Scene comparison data
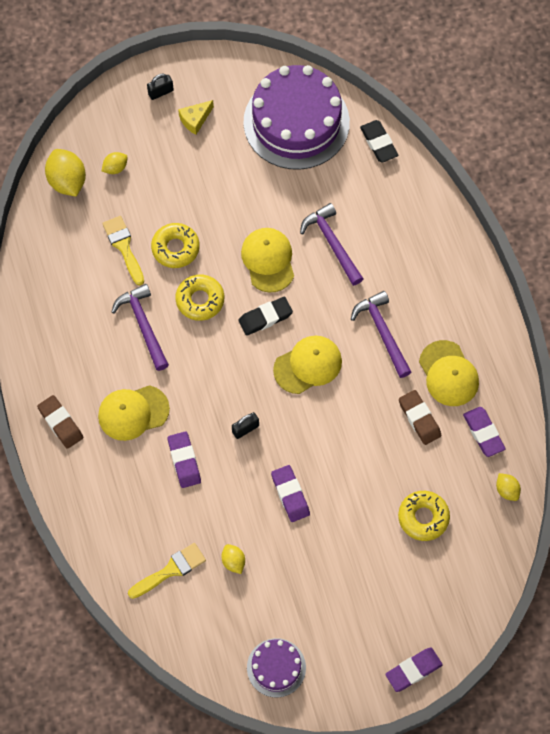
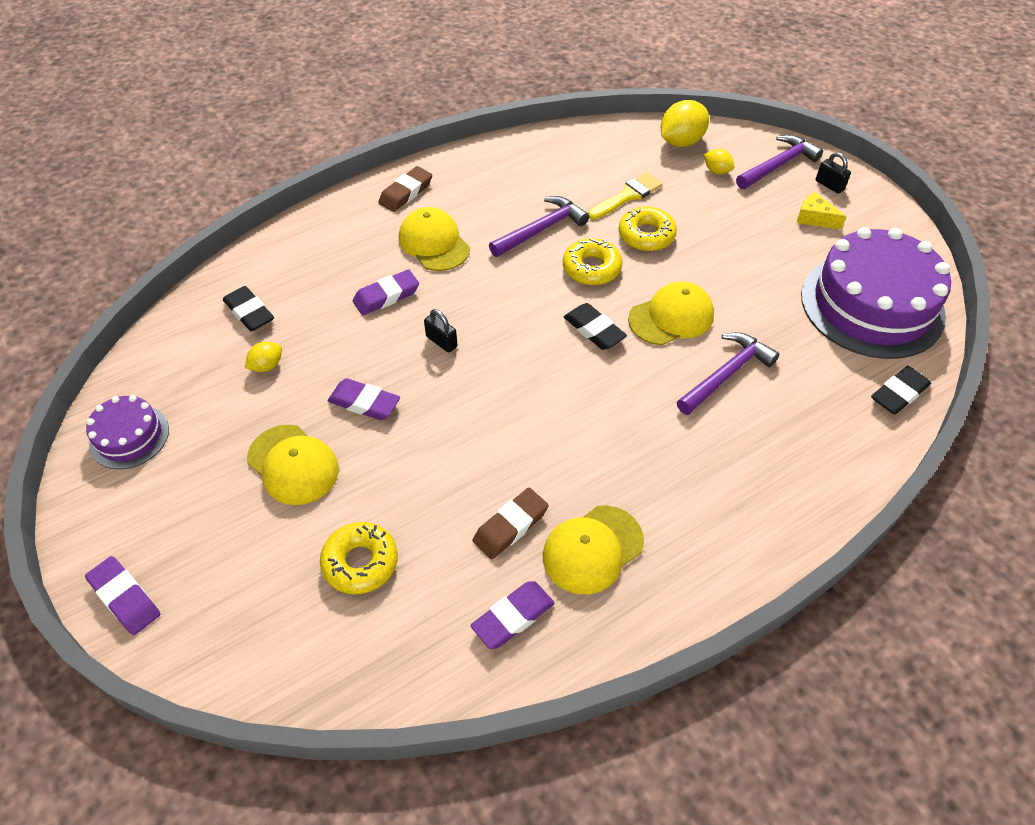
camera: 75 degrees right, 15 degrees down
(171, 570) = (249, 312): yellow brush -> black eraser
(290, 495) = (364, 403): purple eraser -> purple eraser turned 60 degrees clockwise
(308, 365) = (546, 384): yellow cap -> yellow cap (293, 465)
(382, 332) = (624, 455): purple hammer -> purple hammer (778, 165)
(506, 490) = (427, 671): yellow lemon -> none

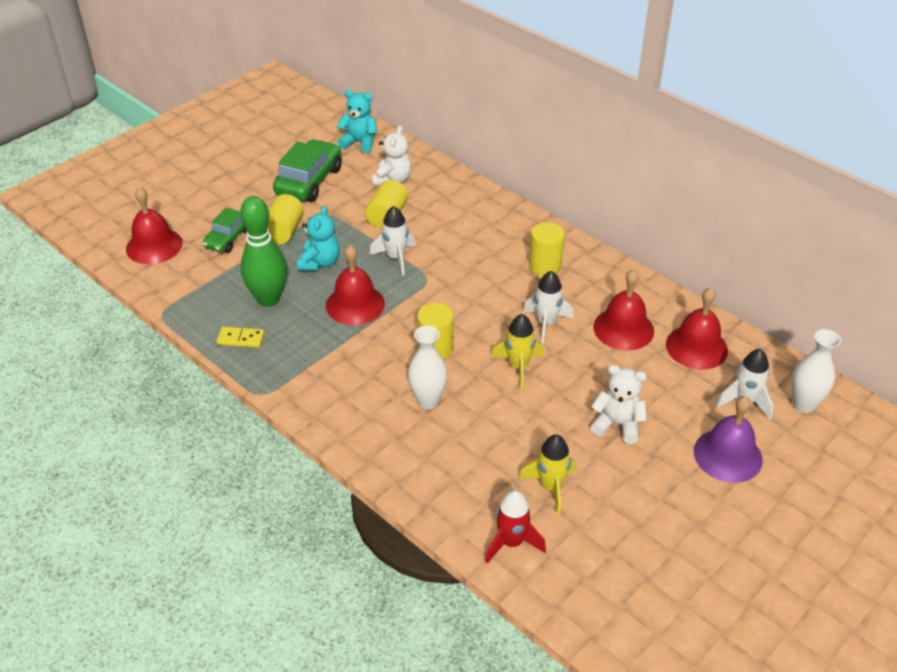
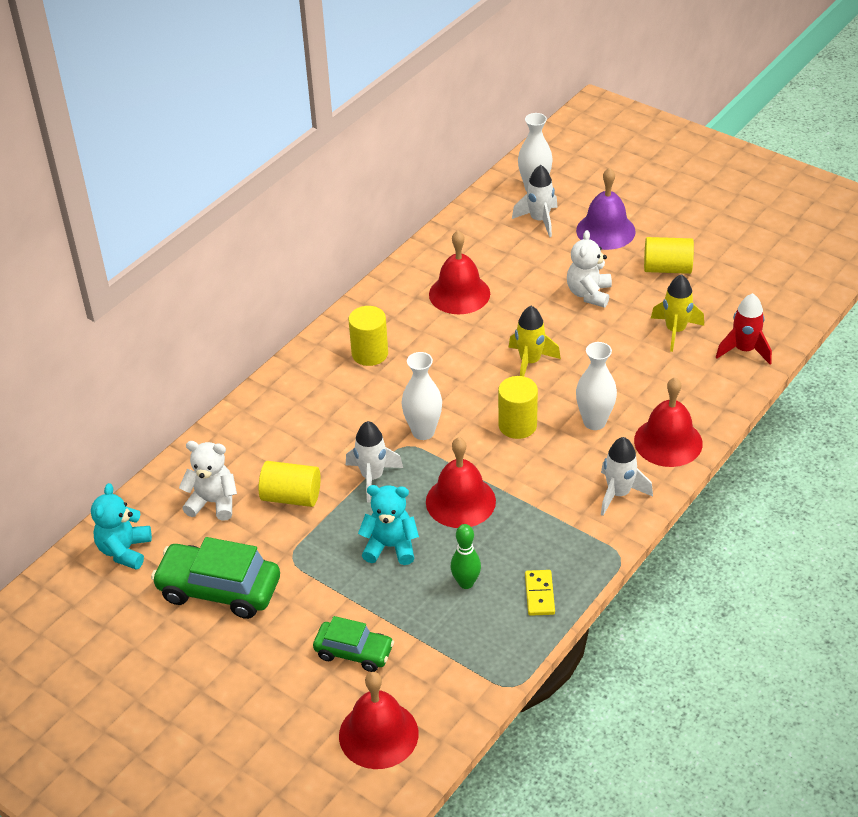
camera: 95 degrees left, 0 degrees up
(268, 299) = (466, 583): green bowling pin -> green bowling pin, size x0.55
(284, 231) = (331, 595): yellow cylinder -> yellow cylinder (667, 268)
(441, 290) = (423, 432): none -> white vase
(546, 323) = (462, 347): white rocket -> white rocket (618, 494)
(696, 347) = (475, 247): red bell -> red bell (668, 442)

*Task directions*: Your task is to set down exactly the lines from the line containing "(268, 299) = (466, 583): green" to the end of the data above, including both ends.

*Result*:
(268, 299) = (466, 583): green bowling pin -> green bowling pin, size x0.55
(284, 231) = (331, 595): yellow cylinder -> yellow cylinder (667, 268)
(441, 290) = (423, 432): none -> white vase
(546, 323) = (462, 347): white rocket -> white rocket (618, 494)
(696, 347) = (475, 247): red bell -> red bell (668, 442)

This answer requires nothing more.